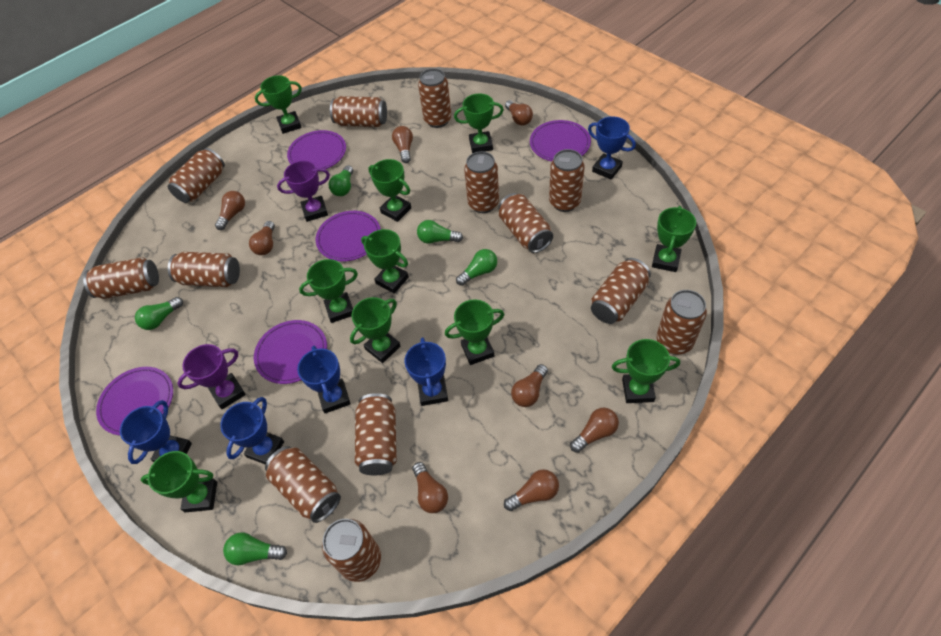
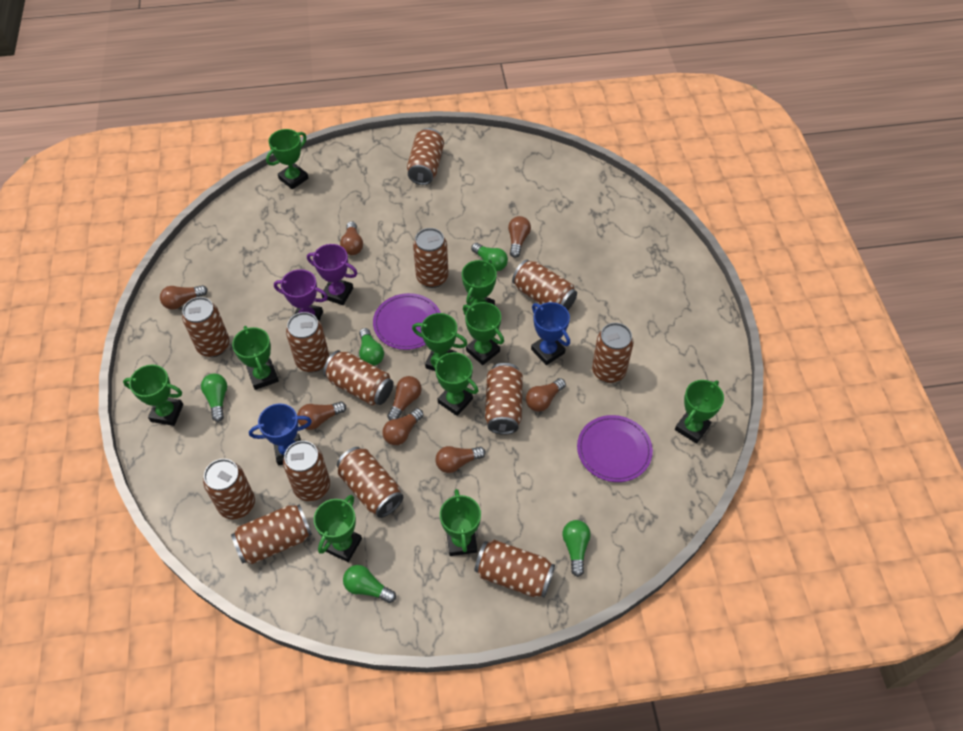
blue trophy: 5 -> 2
purple plate: 5 -> 2

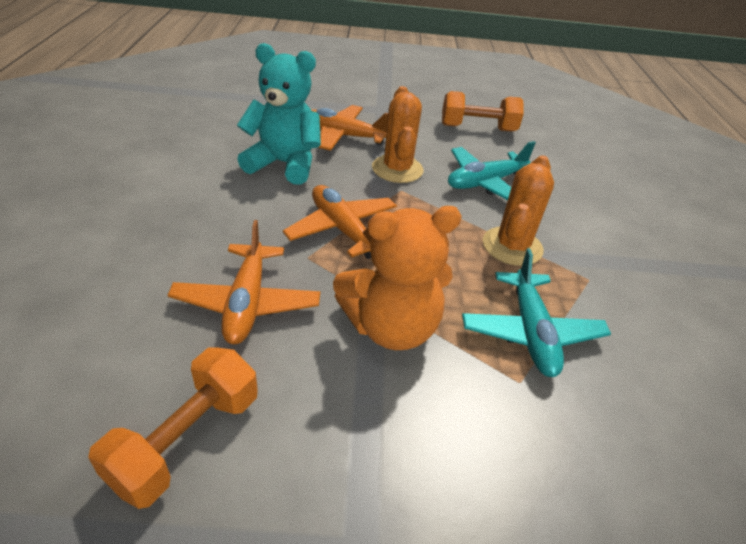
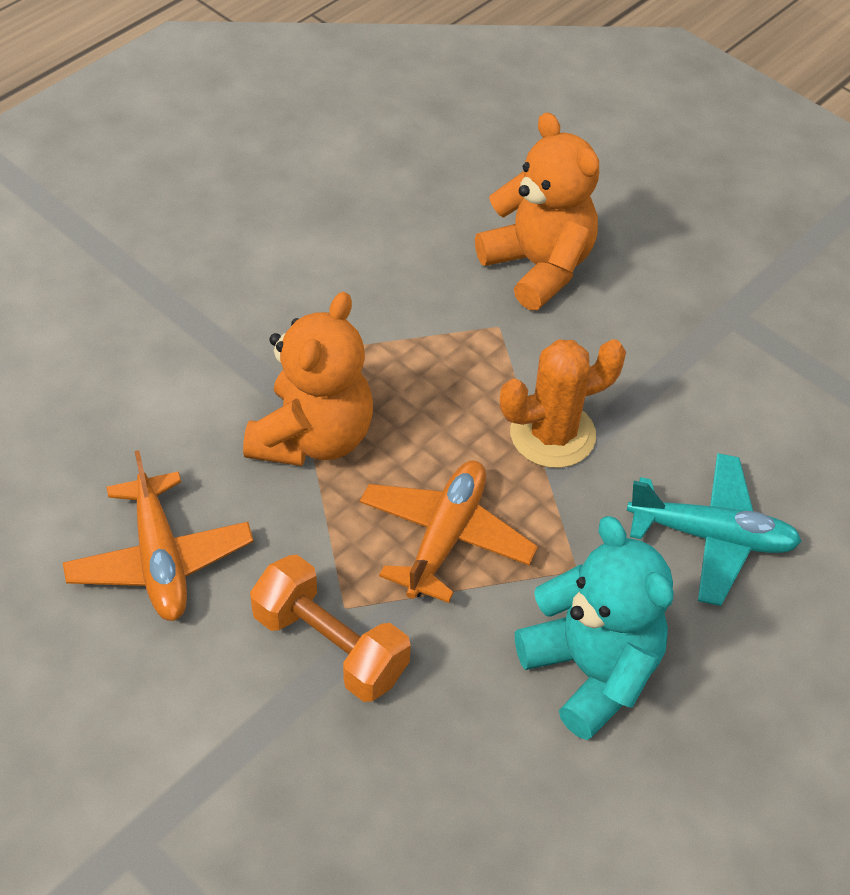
orange cactus: 2 -> 1
orange dumbbell: 2 -> 1
orange plane: 3 -> 2
orange teddy bear: 1 -> 2
turquoise plane: 2 -> 1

--------------------

Print every line above exactly. Leave the pictures out.

blue trophy: 5 -> 2
purple plate: 5 -> 2

orange cactus: 2 -> 1
orange dumbbell: 2 -> 1
orange plane: 3 -> 2
orange teddy bear: 1 -> 2
turquoise plane: 2 -> 1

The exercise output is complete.